What the exercise asks: Would you write out the lines below exactly, from the one containing "C4: 1.5uF (N003, N010) -> none" to the very last, but without the pictures?

Excerpted records:
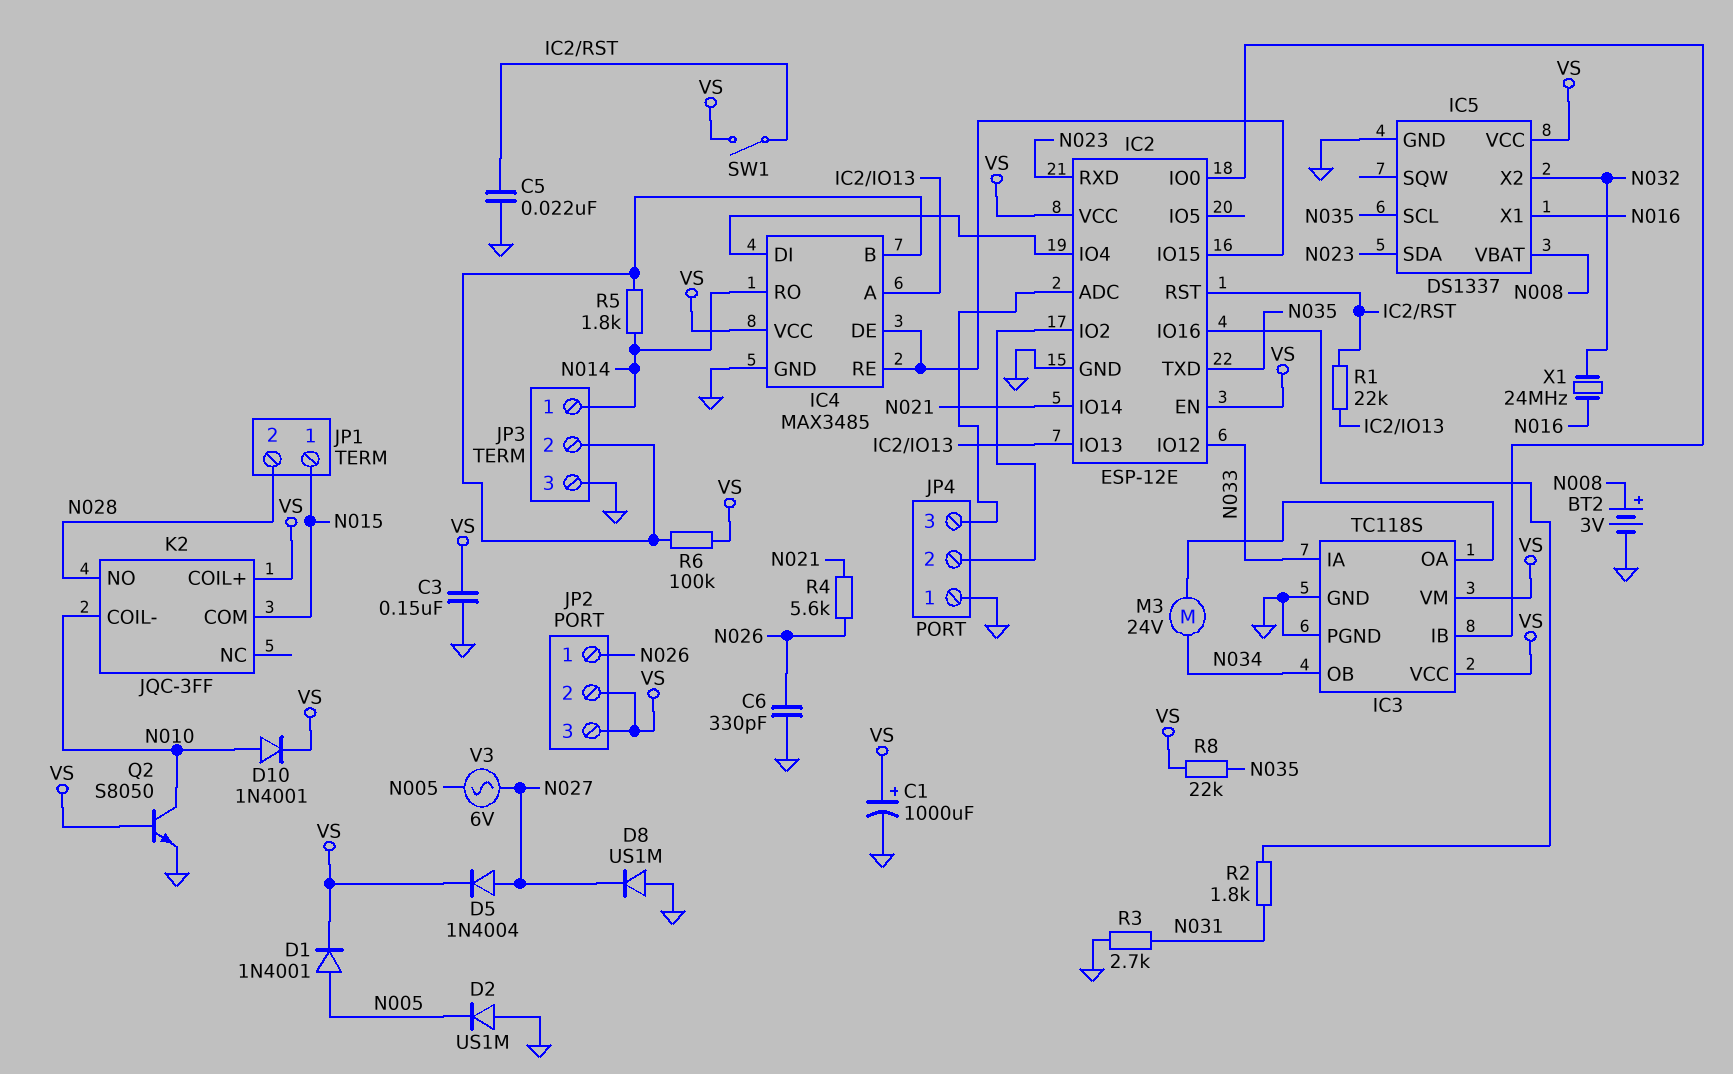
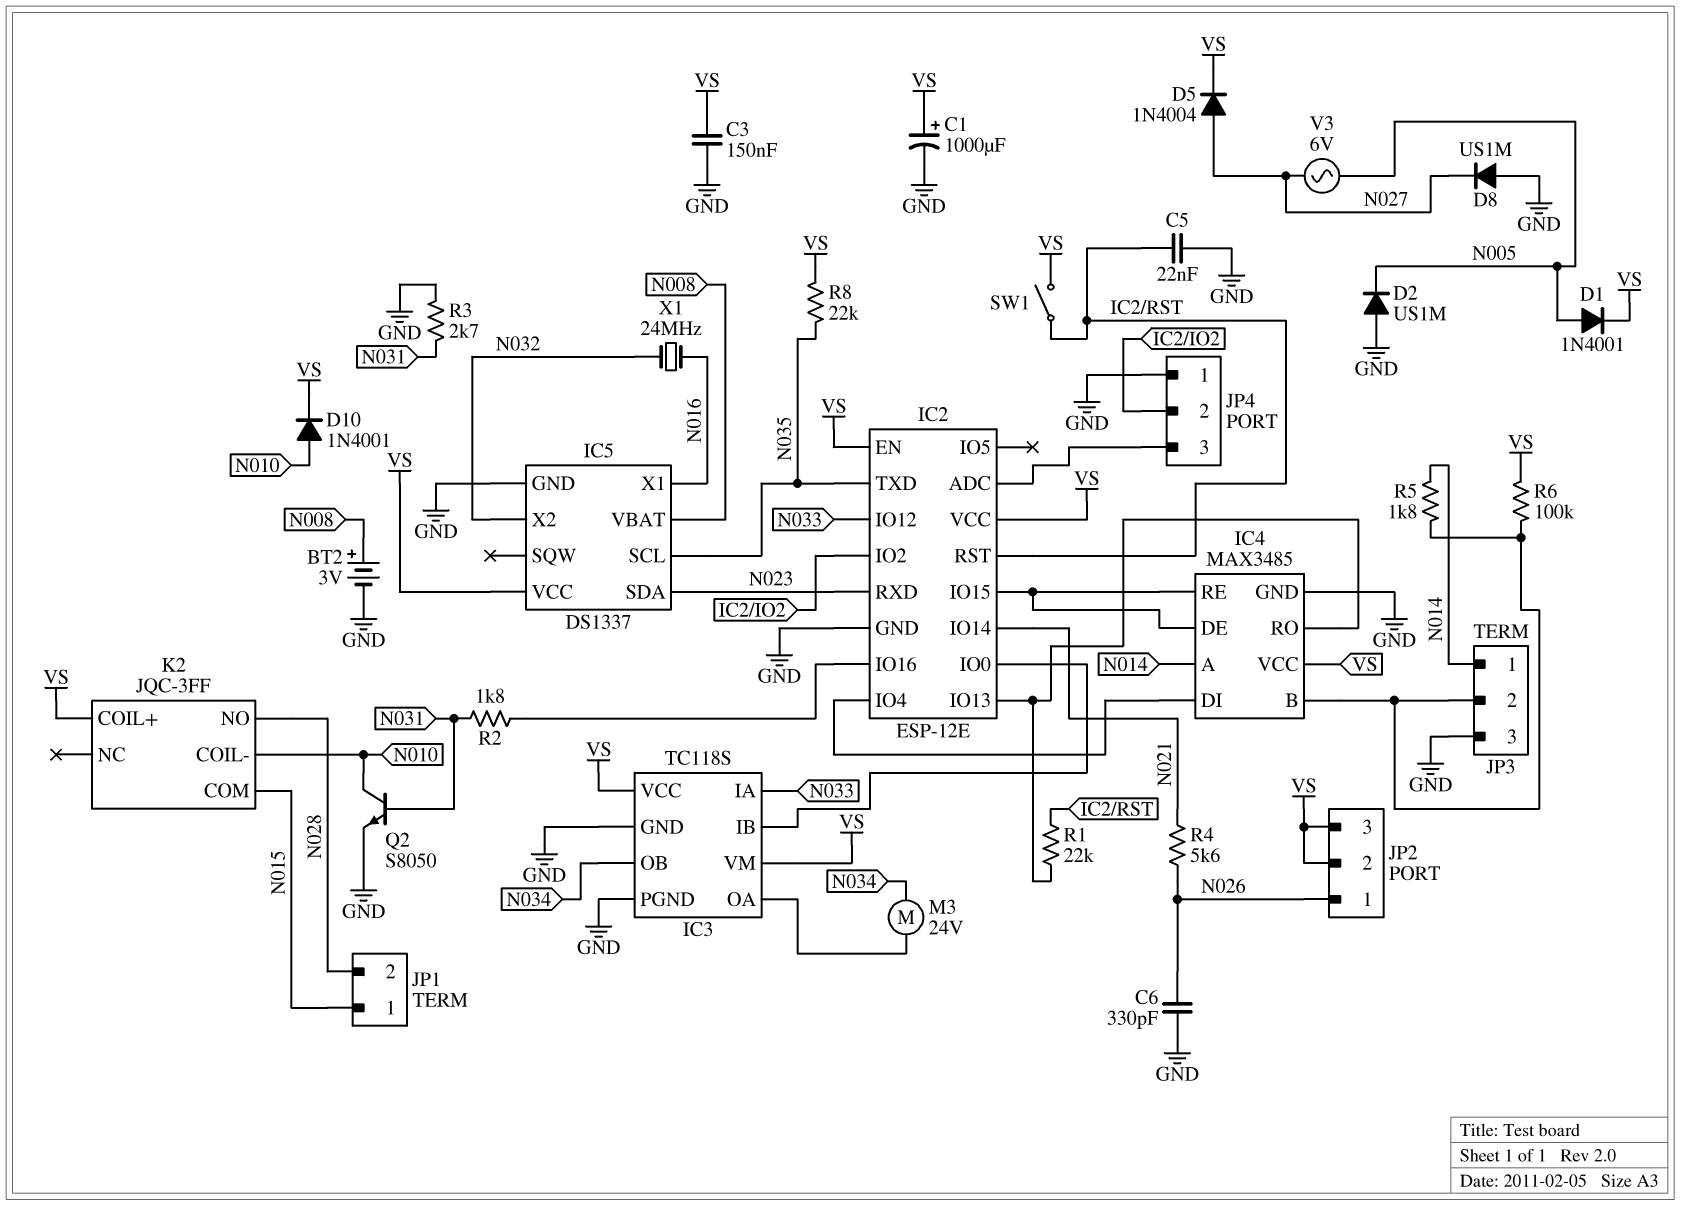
IC4 pin A: IC2/IO13 -> N014
IC4 pin RO: N014 -> IC2/IO13
Q2: NPN S8050 (B VS, C N010, E GND) -> NPN S8050 (B N031, C N010, E GND)

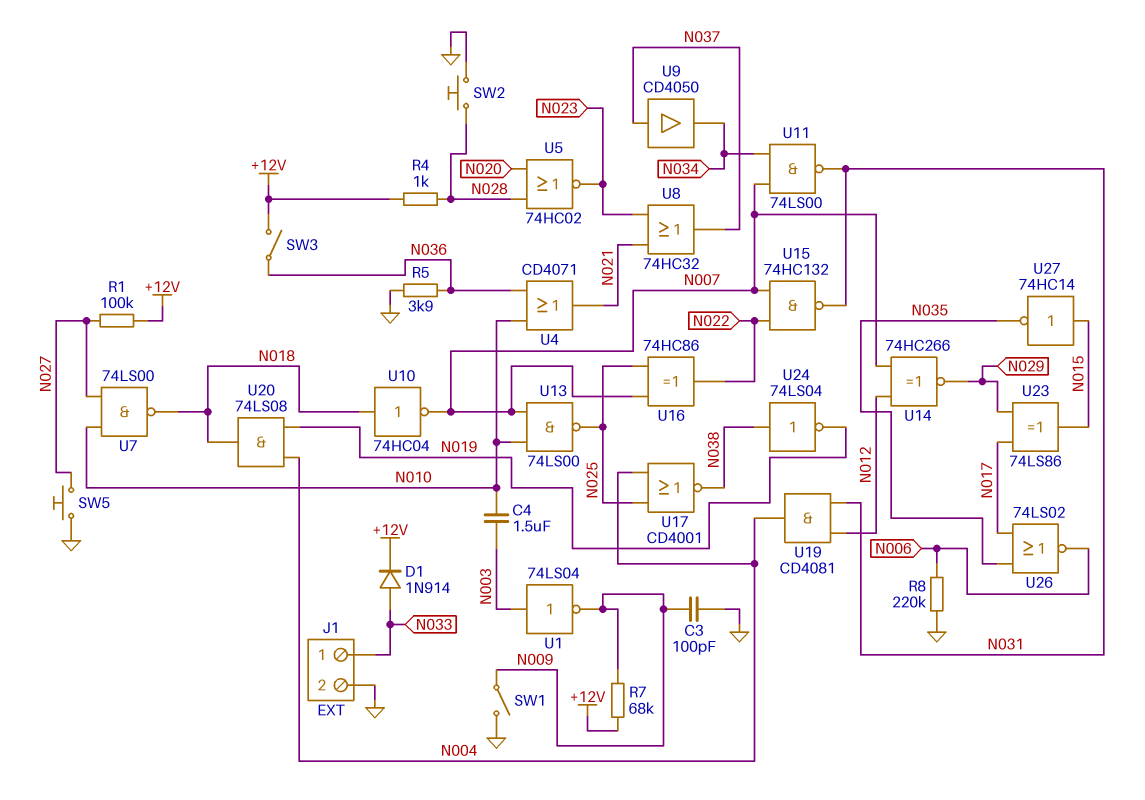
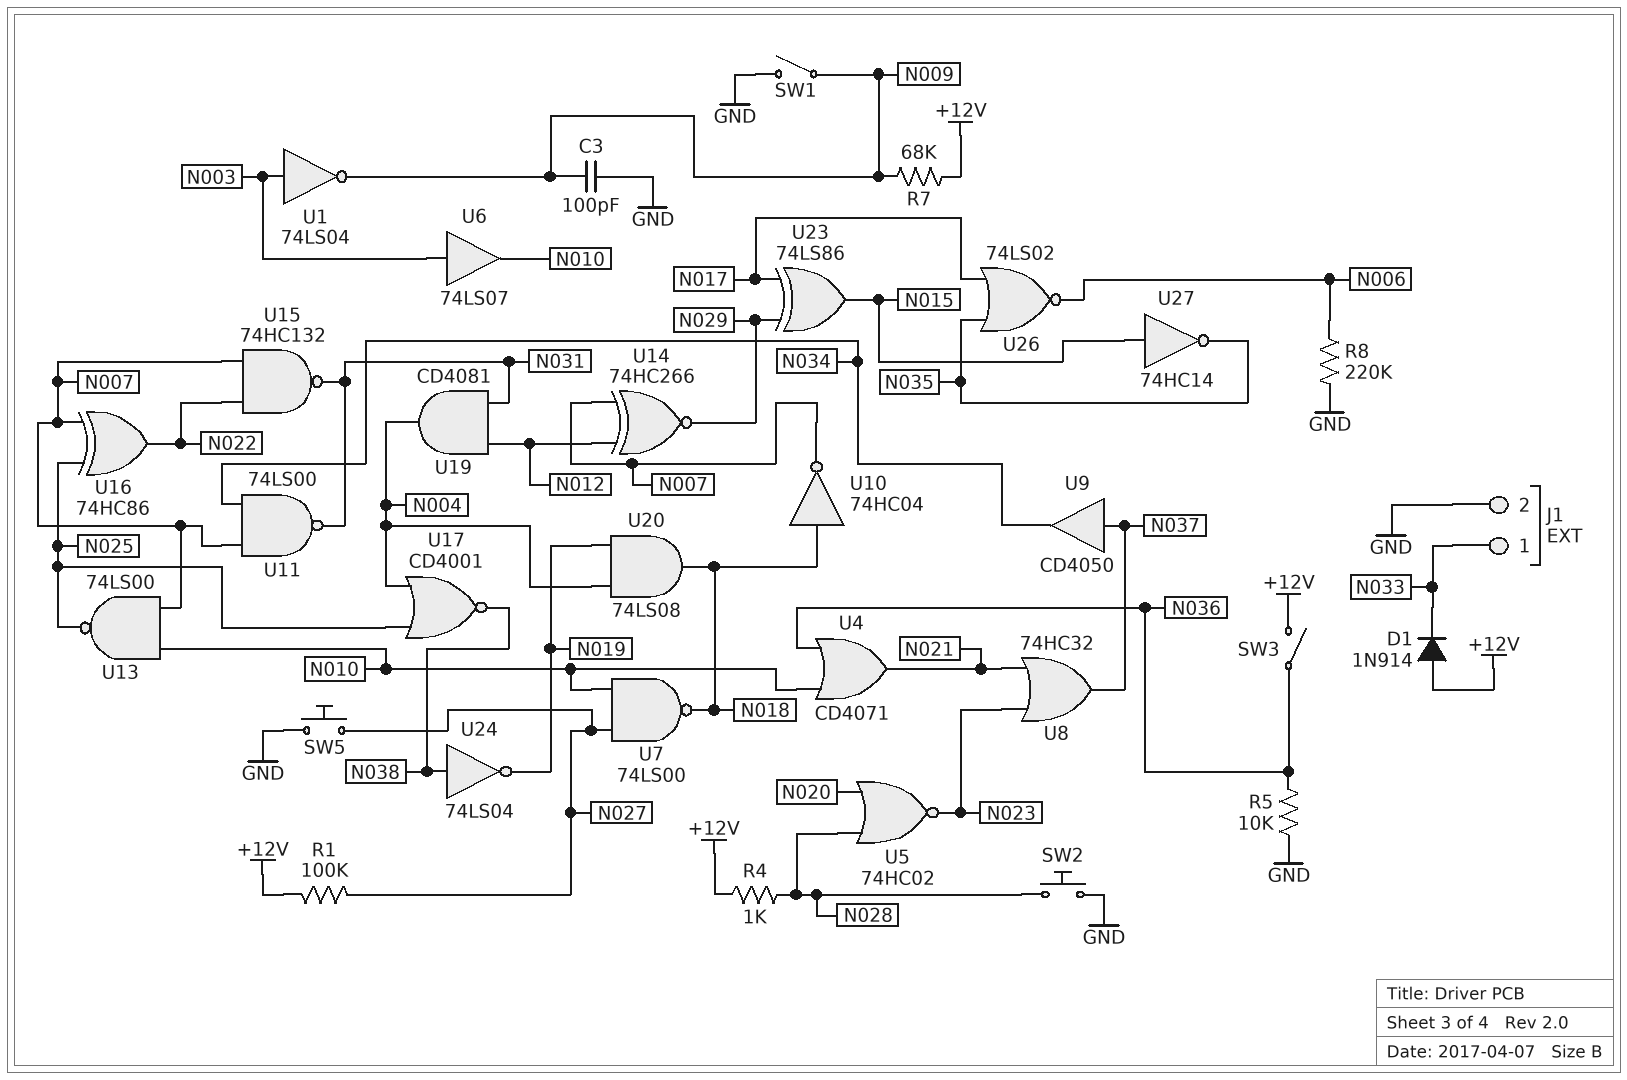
C4: 1.5uF (N003, N010) -> none
D1: diode 1N914 (A N033, K +12V) -> diode 1N914 (A +12V, K N033)
R5: 3.9k (GND, N036) -> 10k (GND, N036)
U6: none -> buffer 74LS07 (in N003, out N010)

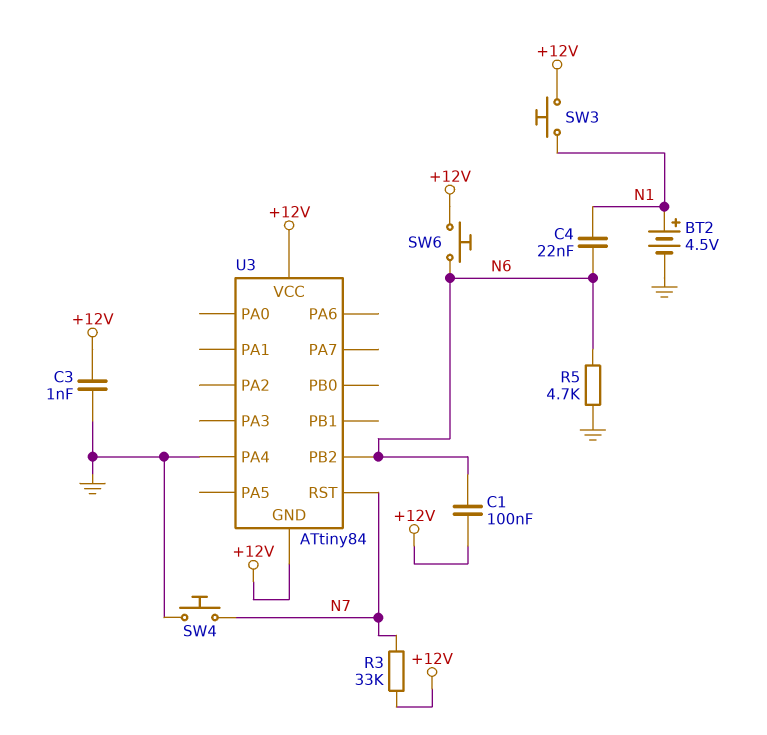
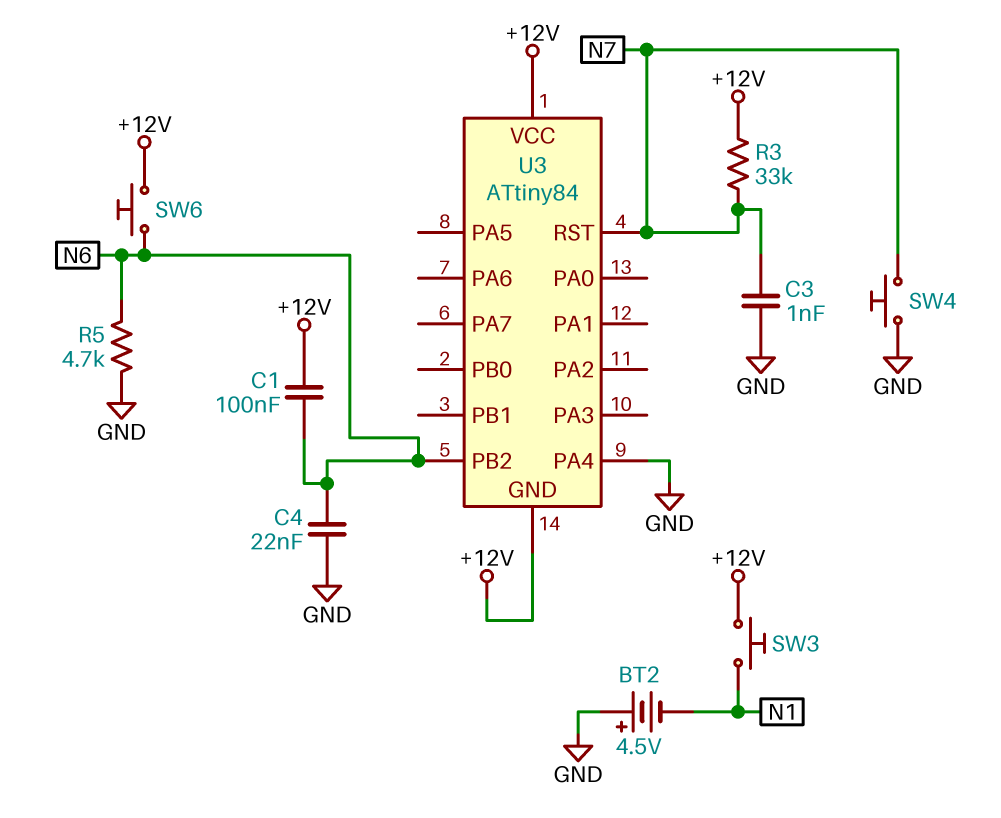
BT2: 4.5V (plus N1, minus GND) -> 4.5V (plus GND, minus N1)
C3: 1nF (+12V, GND) -> 1nF (GND, N7)
C4: 22nF (N1, N6) -> 22nF (GND, N6)

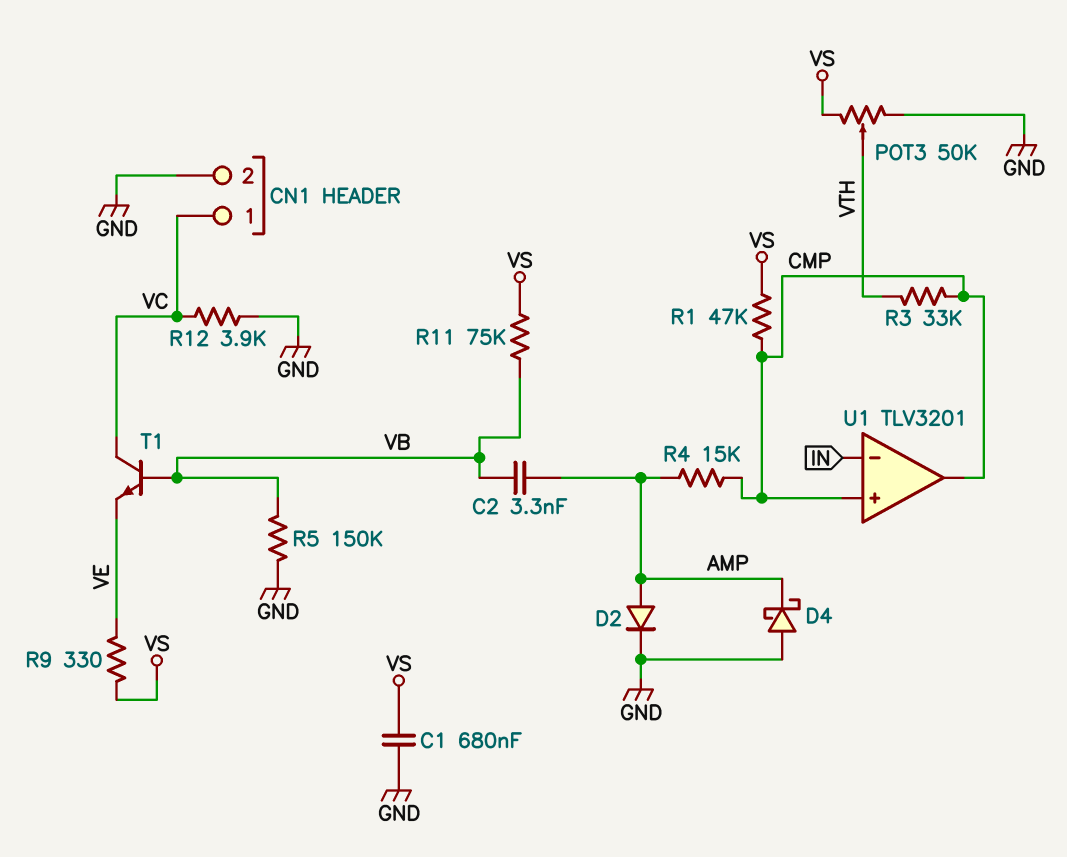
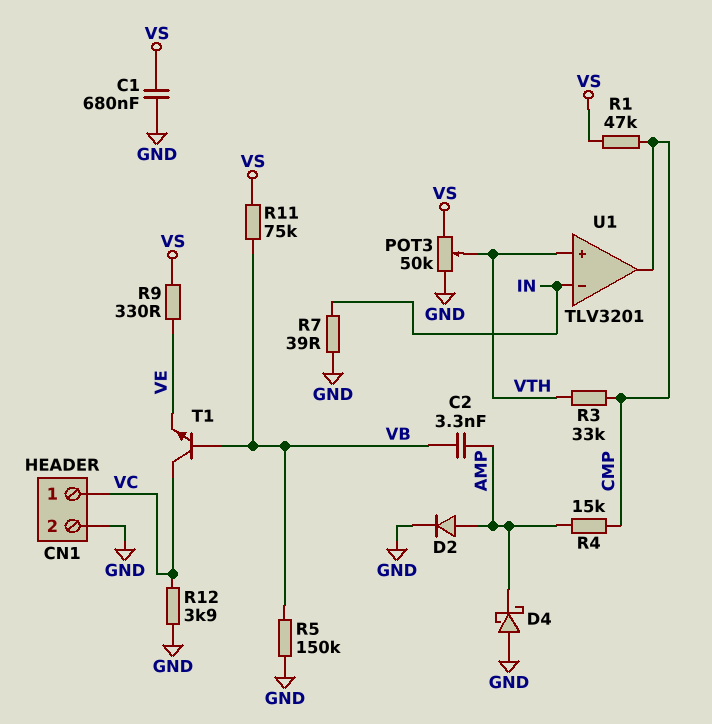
R7: none -> 39 (GND, IN)
U1 pin in+: CMP -> VTH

Written solution:
C4: 1.5uF (N003, N010) -> none
D1: diode 1N914 (A N033, K +12V) -> diode 1N914 (A +12V, K N033)
R5: 3.9k (GND, N036) -> 10k (GND, N036)
U6: none -> buffer 74LS07 (in N003, out N010)

BT2: 4.5V (plus N1, minus GND) -> 4.5V (plus GND, minus N1)
C3: 1nF (+12V, GND) -> 1nF (GND, N7)
C4: 22nF (N1, N6) -> 22nF (GND, N6)

R7: none -> 39 (GND, IN)
U1 pin in+: CMP -> VTH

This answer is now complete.